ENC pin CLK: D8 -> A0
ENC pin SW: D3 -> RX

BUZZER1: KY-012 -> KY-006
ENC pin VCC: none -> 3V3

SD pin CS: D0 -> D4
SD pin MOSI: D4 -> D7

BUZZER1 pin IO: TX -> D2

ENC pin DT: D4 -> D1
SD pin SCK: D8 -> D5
◇ ◇ ◇ ◇ ◇
- EXERCISE DETAILS -
Output all records exactly, with nothing added or dropped.

- RESPONSE TO THIS EXERCISE -
ENC pin CLK: D8 -> A0
ENC pin SW: D3 -> RX

BUZZER1: KY-012 -> KY-006
ENC pin VCC: none -> 3V3

SD pin CS: D0 -> D4
SD pin MOSI: D4 -> D7

BUZZER1 pin IO: TX -> D2

ENC pin DT: D4 -> D1
SD pin SCK: D8 -> D5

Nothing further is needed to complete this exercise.